_Directions_:
Pictures stay out. Everything else in the listing below gets written out exactly.
=-=-=-=-=
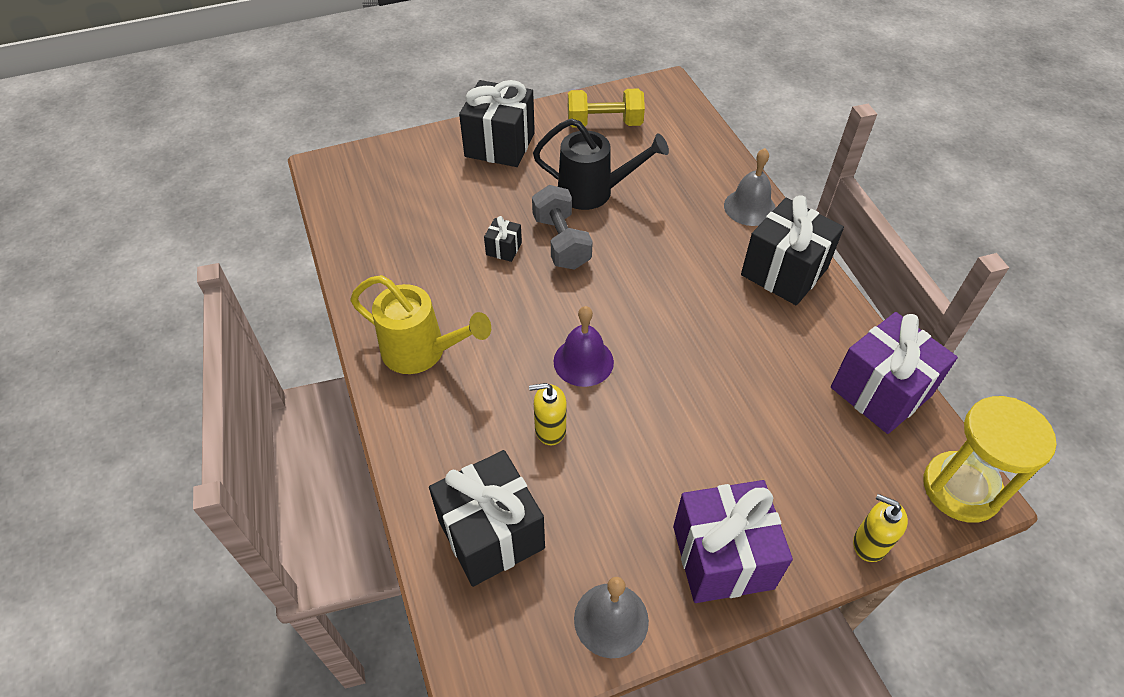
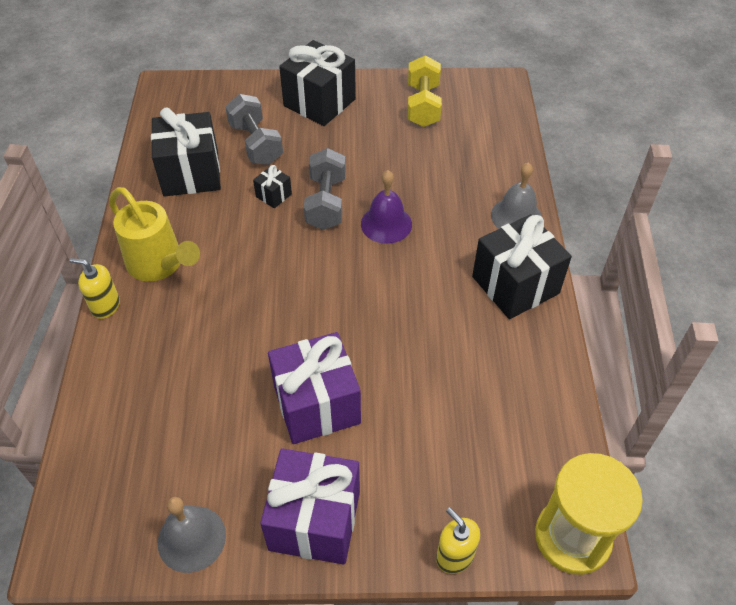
camera: 20 degrees right, 0 degrees up
(456, 201) = (256, 144): none -> grey dumbbell
(491, 534) = (134, 433): black gift -> black gift (191, 173)
(550, 429) = (228, 362): yellow soap dispenser -> yellow soap dispenser (105, 306)
(583, 361) = (288, 313): purple bell -> purple bell (386, 224)
(594, 192) = (379, 165): black watering can -> none
(604, 123) = (423, 105): yellow dumbbell -> yellow dumbbell turned 75 degrees clockwise
(880, 391) = (545, 423): purple gift -> purple gift (317, 405)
=-=-=-=-=
_Exercise output_:
camera: 20 degrees right, 0 degrees up
(456, 201) = (256, 144): none -> grey dumbbell
(491, 534) = (134, 433): black gift -> black gift (191, 173)
(550, 429) = (228, 362): yellow soap dispenser -> yellow soap dispenser (105, 306)
(583, 361) = (288, 313): purple bell -> purple bell (386, 224)
(594, 192) = (379, 165): black watering can -> none
(604, 123) = (423, 105): yellow dumbbell -> yellow dumbbell turned 75 degrees clockwise
(880, 391) = (545, 423): purple gift -> purple gift (317, 405)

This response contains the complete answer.